(Edit tracking data)

== Segment start ==

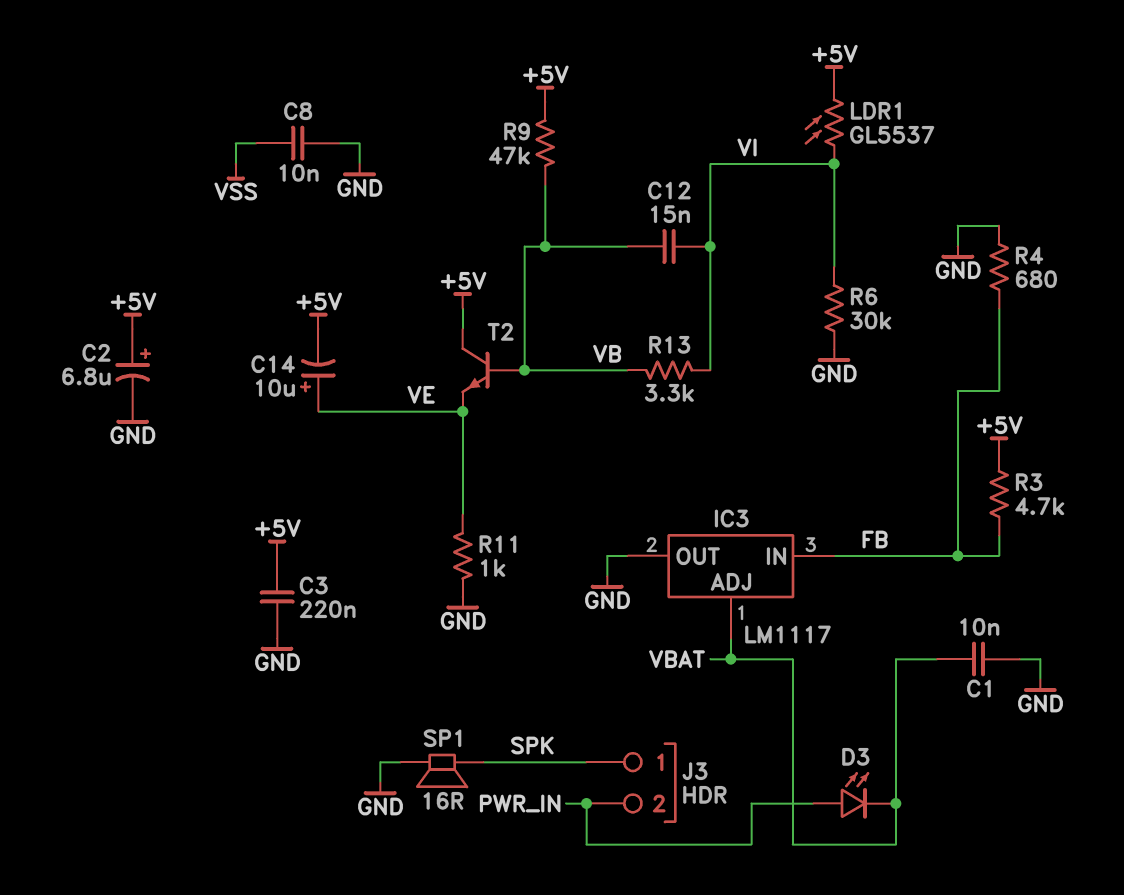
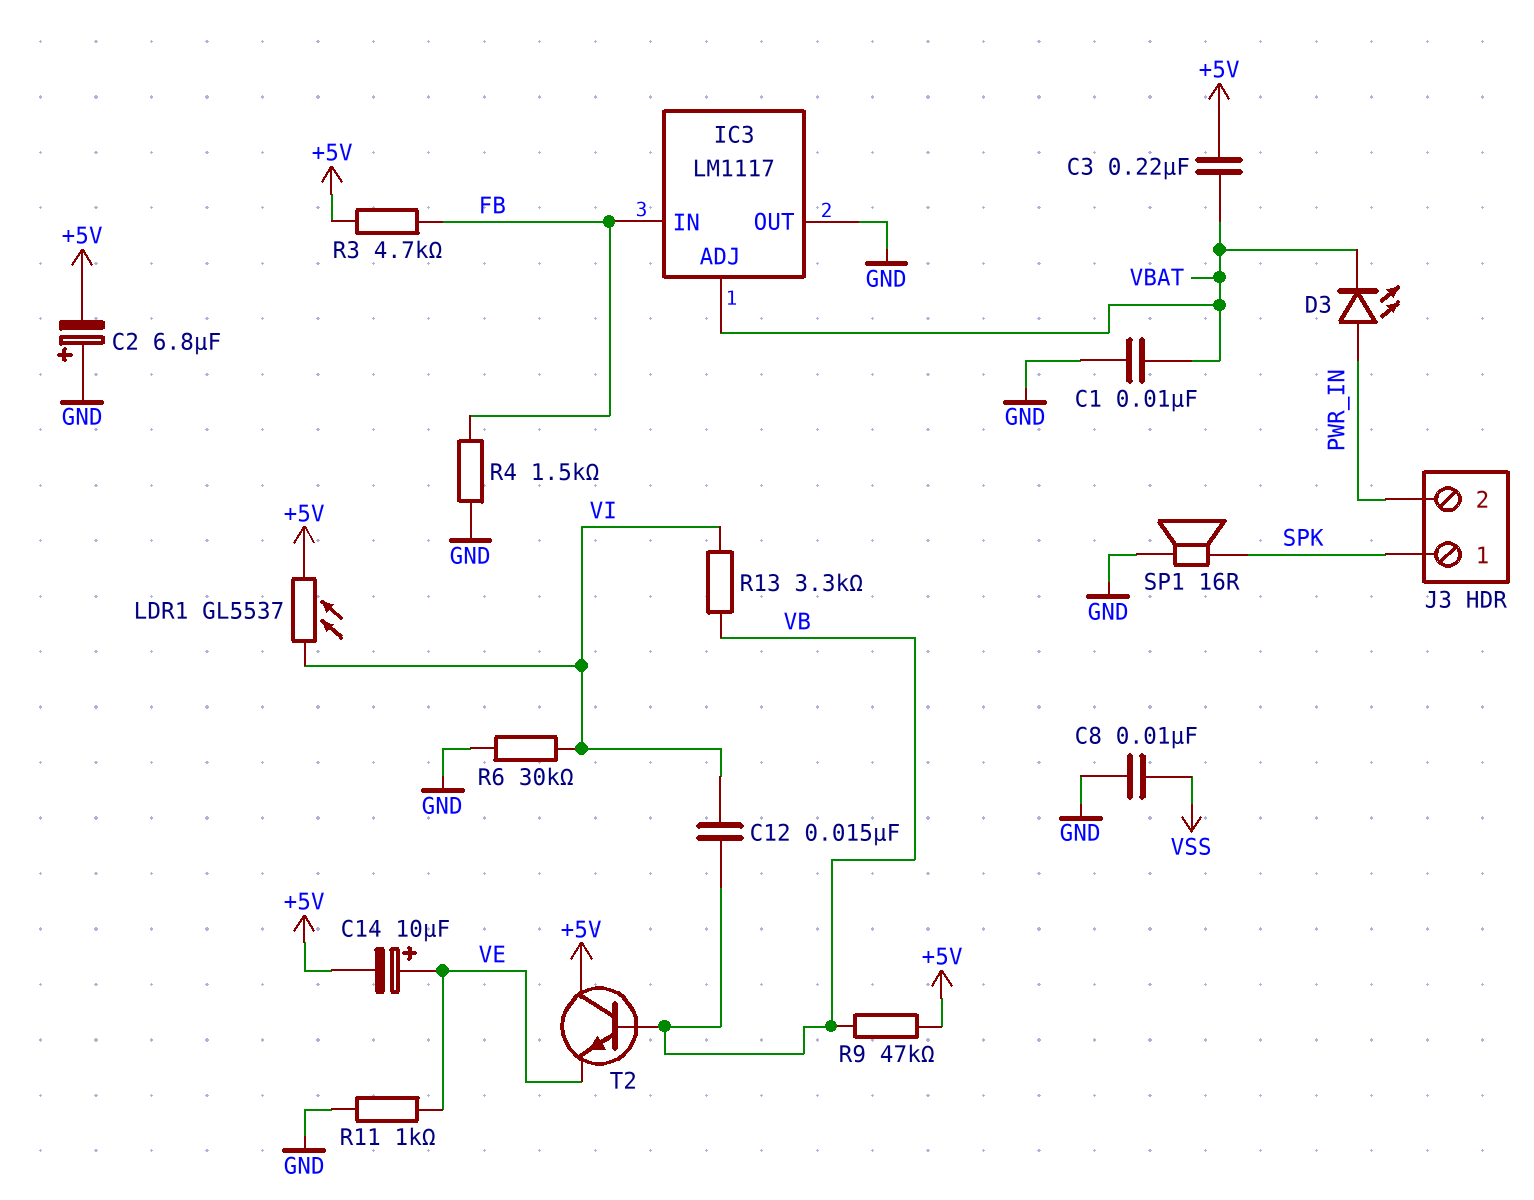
C2: 6.8uF (plus +5V, minus GND) -> 6.8uF (plus GND, minus +5V)
C3: 220nF (+5V, GND) -> 220nF (+5V, VBAT)
R4: 680 (FB, GND) -> 1.5k (FB, GND)

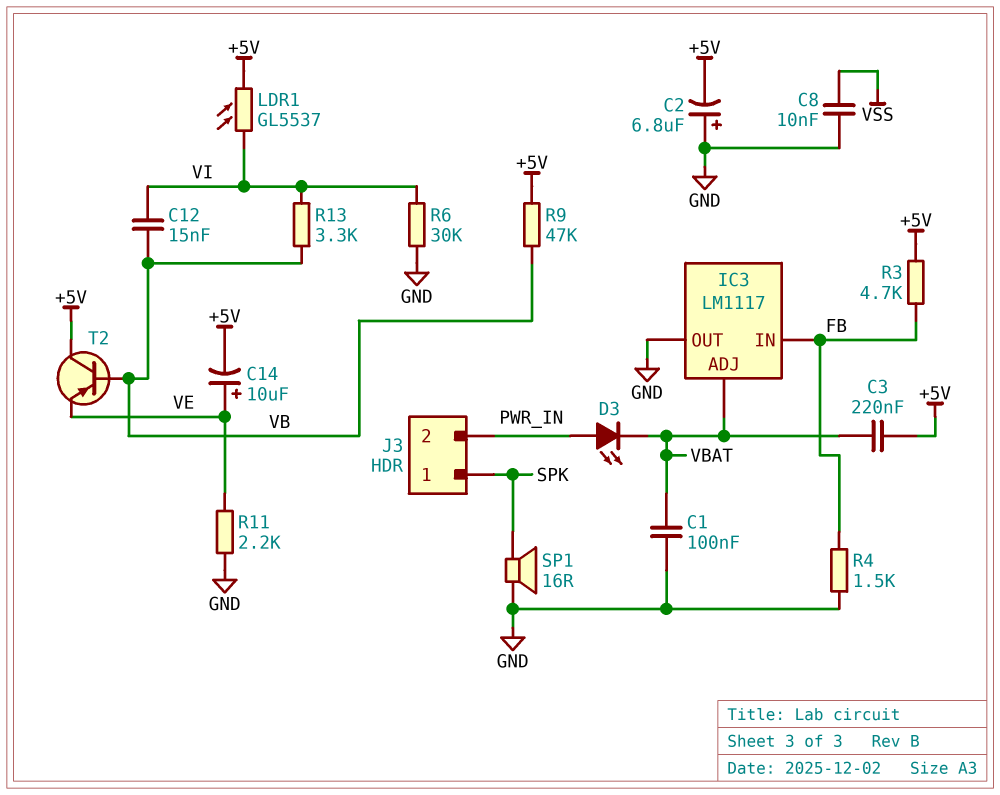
C1: 10nF (GND, VBAT) -> 100nF (GND, VBAT)
R11: 1k (GND, VE) -> 2.2k (GND, VE)
T2: NPN (B VB, C +5V, E VE) -> PNP (B VB, C +5V, E VE)

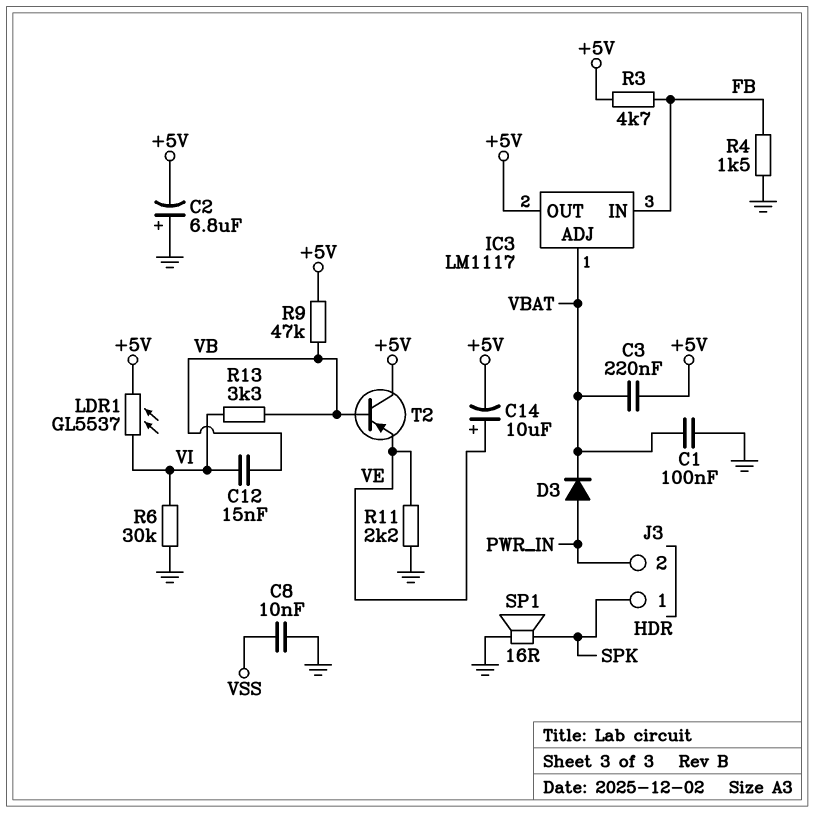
D3: LED (A PWR_IN, K VBAT) -> diode (A PWR_IN, K VBAT)
IC3 pin OUT: GND -> +5V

== Segment end ==

Could you write out again, exactly, the lines from the line containing "T2: NPN (B VB, C" through the last line of the records above? Leave out the pictures.

■ **Finished exercise**:
T2: NPN (B VB, C +5V, E VE) -> PNP (B VB, C +5V, E VE)

D3: LED (A PWR_IN, K VBAT) -> diode (A PWR_IN, K VBAT)
IC3 pin OUT: GND -> +5V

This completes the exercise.